---------- Given data

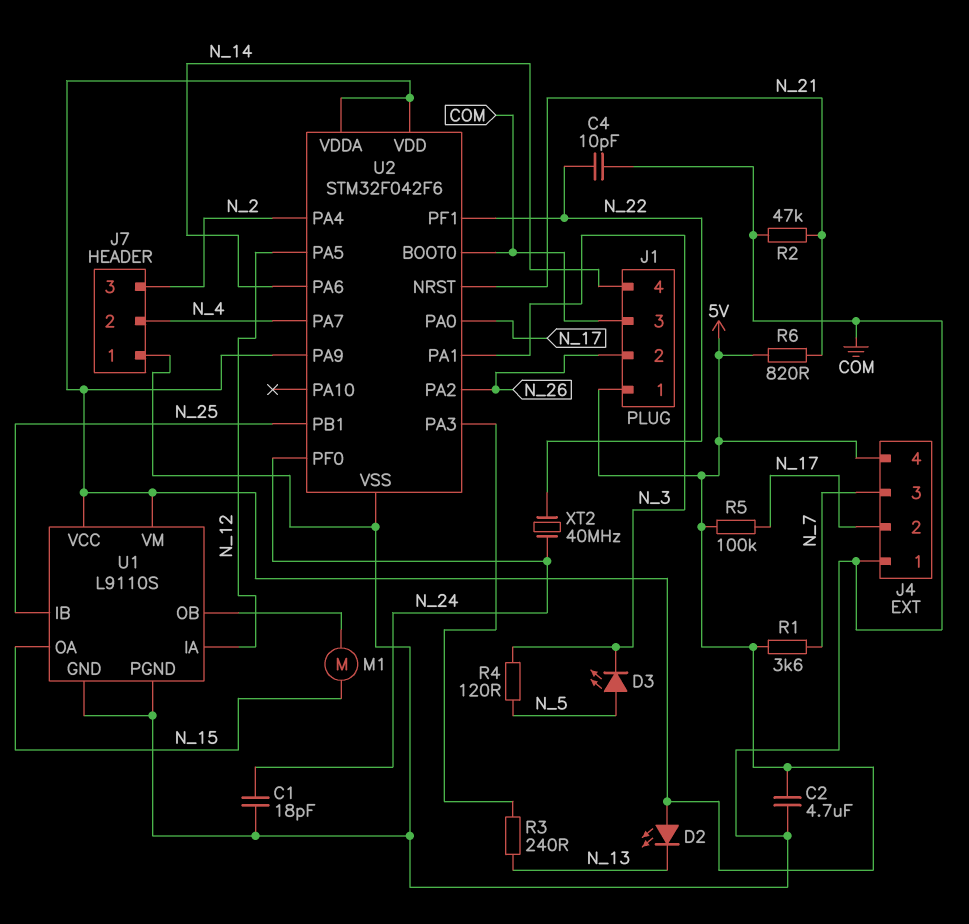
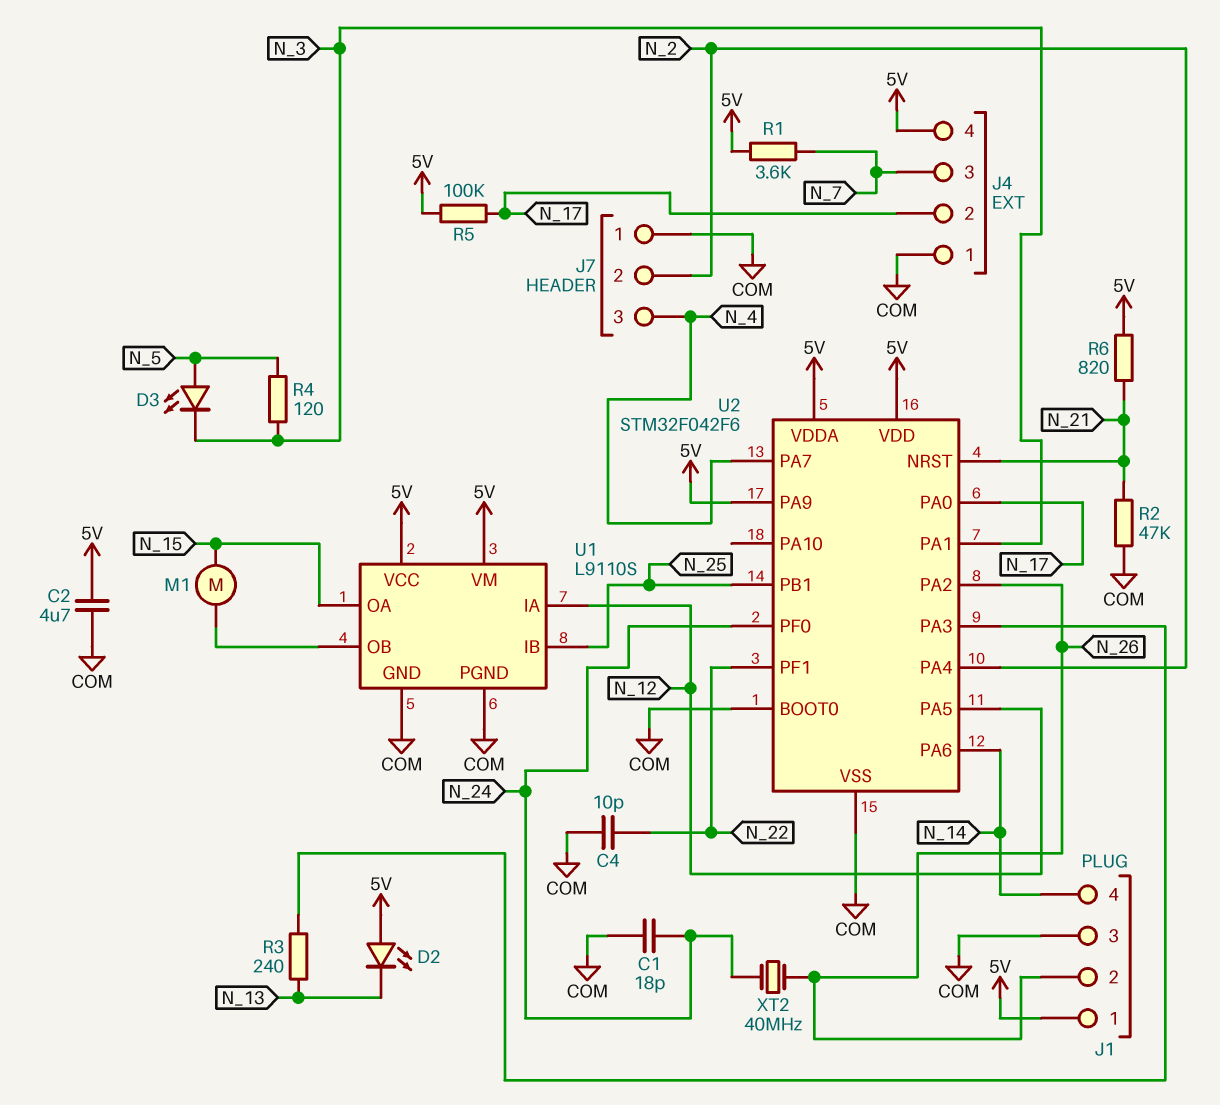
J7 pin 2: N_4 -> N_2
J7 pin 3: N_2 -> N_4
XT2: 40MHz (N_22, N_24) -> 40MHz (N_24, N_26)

--------------------
---------- Given data

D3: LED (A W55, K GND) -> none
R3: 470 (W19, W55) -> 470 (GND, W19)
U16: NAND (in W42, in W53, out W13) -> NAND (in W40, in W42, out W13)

--------------------

Using the entries above, give again exactly the lines from the line holding "R3: 470 (W19, W55) -> 470 (GND, W19)" through the line holding "U16: NAND (in". Include both end lines and nothing else.

◆ Task result:
R3: 470 (W19, W55) -> 470 (GND, W19)
U16: NAND (in W42, in W53, out W13) -> NAND (in W40, in W42, out W13)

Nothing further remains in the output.